Benenne in den gesamten Daten „center point“ in „midpoint“ um und gib die Zeilen sonst unverändert wieder.

=-=-=

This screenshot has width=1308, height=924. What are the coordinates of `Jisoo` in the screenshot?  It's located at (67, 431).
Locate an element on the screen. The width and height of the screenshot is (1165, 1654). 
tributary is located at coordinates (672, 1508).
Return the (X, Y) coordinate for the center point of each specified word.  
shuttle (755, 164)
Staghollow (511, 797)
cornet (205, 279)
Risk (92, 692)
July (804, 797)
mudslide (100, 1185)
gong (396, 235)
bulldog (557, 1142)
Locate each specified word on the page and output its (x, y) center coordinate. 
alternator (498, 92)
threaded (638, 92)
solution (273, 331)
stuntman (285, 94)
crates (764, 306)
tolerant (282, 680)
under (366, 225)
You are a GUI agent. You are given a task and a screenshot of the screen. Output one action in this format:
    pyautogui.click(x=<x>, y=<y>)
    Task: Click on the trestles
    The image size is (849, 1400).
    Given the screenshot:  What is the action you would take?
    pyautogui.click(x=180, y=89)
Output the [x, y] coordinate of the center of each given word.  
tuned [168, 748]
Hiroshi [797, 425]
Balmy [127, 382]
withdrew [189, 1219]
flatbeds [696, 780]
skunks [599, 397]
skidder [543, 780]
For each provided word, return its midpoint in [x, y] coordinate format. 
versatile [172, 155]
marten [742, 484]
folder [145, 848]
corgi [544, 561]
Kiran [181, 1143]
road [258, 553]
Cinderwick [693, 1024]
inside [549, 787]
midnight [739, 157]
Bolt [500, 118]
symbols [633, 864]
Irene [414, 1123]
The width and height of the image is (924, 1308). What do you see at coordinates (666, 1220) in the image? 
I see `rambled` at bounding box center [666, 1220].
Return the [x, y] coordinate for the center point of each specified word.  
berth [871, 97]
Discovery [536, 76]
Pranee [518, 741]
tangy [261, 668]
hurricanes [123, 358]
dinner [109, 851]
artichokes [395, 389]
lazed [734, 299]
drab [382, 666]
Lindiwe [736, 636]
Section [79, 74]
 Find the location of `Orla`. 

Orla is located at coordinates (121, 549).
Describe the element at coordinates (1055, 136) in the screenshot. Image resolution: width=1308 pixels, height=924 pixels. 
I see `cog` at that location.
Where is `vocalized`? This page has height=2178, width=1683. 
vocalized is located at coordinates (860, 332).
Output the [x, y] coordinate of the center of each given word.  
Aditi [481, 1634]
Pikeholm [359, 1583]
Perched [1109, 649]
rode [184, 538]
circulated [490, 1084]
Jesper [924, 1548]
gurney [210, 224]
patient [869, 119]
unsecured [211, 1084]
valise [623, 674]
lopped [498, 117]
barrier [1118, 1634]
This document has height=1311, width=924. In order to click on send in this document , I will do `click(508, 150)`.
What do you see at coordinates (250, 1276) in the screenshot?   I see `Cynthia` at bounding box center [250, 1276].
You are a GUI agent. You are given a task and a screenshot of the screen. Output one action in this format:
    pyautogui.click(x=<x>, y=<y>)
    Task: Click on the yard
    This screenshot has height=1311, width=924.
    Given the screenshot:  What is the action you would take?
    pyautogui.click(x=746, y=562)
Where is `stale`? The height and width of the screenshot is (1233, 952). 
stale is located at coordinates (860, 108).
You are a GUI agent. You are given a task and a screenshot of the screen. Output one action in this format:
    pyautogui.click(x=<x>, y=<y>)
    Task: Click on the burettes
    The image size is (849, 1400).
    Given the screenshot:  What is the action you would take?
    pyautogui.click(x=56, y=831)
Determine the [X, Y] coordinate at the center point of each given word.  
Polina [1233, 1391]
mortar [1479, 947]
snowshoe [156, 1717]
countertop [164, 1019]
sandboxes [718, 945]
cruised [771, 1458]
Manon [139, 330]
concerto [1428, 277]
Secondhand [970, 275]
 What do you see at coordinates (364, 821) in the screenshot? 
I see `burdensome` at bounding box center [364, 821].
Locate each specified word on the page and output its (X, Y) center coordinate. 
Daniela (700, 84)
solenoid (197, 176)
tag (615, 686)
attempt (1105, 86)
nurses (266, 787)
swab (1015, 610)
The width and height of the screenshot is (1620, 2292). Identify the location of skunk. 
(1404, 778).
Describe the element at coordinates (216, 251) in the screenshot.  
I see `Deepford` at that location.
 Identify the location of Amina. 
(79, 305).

=-=-=

- BEARBEITETE AUFGABE:
This screenshot has width=1308, height=924. What are the coordinates of `Jisoo` in the screenshot?  It's located at (67, 431).
Locate an element on the screen. The width and height of the screenshot is (1165, 1654). 
tributary is located at coordinates (672, 1508).
Return the (X, Y) coordinate for the midpoint of each specified word.  
shuttle (755, 164)
Staghollow (511, 797)
cornet (205, 279)
Risk (92, 692)
July (804, 797)
mudslide (100, 1185)
gong (396, 235)
bulldog (557, 1142)
Locate each specified word on the page and output its (x, y) center coordinate. 
alternator (498, 92)
threaded (638, 92)
solution (273, 331)
stuntman (285, 94)
crates (764, 306)
tolerant (282, 680)
under (366, 225)
You are a GUI agent. You are given a task and a screenshot of the screen. Output one action in this format:
    pyautogui.click(x=<x>, y=<y>)
    Task: Click on the trestles
    The image size is (849, 1400).
    Given the screenshot:  What is the action you would take?
    pyautogui.click(x=180, y=89)
Output the [x, y] coordinate of the center of each given word.  
tuned [168, 748]
Hiroshi [797, 425]
Balmy [127, 382]
withdrew [189, 1219]
flatbeds [696, 780]
skunks [599, 397]
skidder [543, 780]
For each provided word, return its midpoint in [x, y] coordinate format. 
versatile [172, 155]
marten [742, 484]
folder [145, 848]
corgi [544, 561]
Kiran [181, 1143]
road [258, 553]
Cinderwick [693, 1024]
inside [549, 787]
midnight [739, 157]
Bolt [500, 118]
symbols [633, 864]
Irene [414, 1123]
The width and height of the image is (924, 1308). What do you see at coordinates (666, 1220) in the image? 
I see `rambled` at bounding box center [666, 1220].
Return the [x, y] coordinate for the midpoint of each specified word.  
berth [871, 97]
Discovery [536, 76]
Pranee [518, 741]
tangy [261, 668]
hurricanes [123, 358]
dinner [109, 851]
artichokes [395, 389]
lazed [734, 299]
drab [382, 666]
Lindiwe [736, 636]
Section [79, 74]
 Find the location of `Orla`. 

Orla is located at coordinates (121, 549).
Describe the element at coordinates (1055, 136) in the screenshot. Image resolution: width=1308 pixels, height=924 pixels. 
I see `cog` at that location.
Where is `vocalized`? This page has height=2178, width=1683. 
vocalized is located at coordinates (860, 332).
Output the [x, y] coordinate of the center of each given word.  
Aditi [481, 1634]
Pikeholm [359, 1583]
Perched [1109, 649]
rode [184, 538]
circulated [490, 1084]
Jesper [924, 1548]
gurney [210, 224]
patient [869, 119]
unsecured [211, 1084]
valise [623, 674]
lopped [498, 117]
barrier [1118, 1634]
This document has height=1311, width=924. In order to click on send in this document , I will do `click(508, 150)`.
What do you see at coordinates (250, 1276) in the screenshot?   I see `Cynthia` at bounding box center [250, 1276].
You are a GUI agent. You are given a task and a screenshot of the screen. Output one action in this format:
    pyautogui.click(x=<x>, y=<y>)
    Task: Click on the yard
    This screenshot has height=1311, width=924.
    Given the screenshot:  What is the action you would take?
    pyautogui.click(x=746, y=562)
Where is `stale`? The height and width of the screenshot is (1233, 952). 
stale is located at coordinates (860, 108).
You are a GUI agent. You are given a task and a screenshot of the screen. Output one action in this format:
    pyautogui.click(x=<x>, y=<y>)
    Task: Click on the burettes
    The image size is (849, 1400).
    Given the screenshot:  What is the action you would take?
    pyautogui.click(x=56, y=831)
Determine the [X, Y] coordinate at the midpoint of each given word.  
Polina [1233, 1391]
mortar [1479, 947]
snowshoe [156, 1717]
countertop [164, 1019]
sandboxes [718, 945]
cruised [771, 1458]
Manon [139, 330]
concerto [1428, 277]
Secondhand [970, 275]
 What do you see at coordinates (364, 821) in the screenshot? 
I see `burdensome` at bounding box center [364, 821].
Locate each specified word on the page and output its (X, Y) center coordinate. 
Daniela (700, 84)
solenoid (197, 176)
tag (615, 686)
attempt (1105, 86)
nurses (266, 787)
swab (1015, 610)
The width and height of the screenshot is (1620, 2292). Identify the location of skunk. 
(1404, 778).
Describe the element at coordinates (216, 251) in the screenshot.  
I see `Deepford` at that location.
 Identify the location of Amina. 
(79, 305).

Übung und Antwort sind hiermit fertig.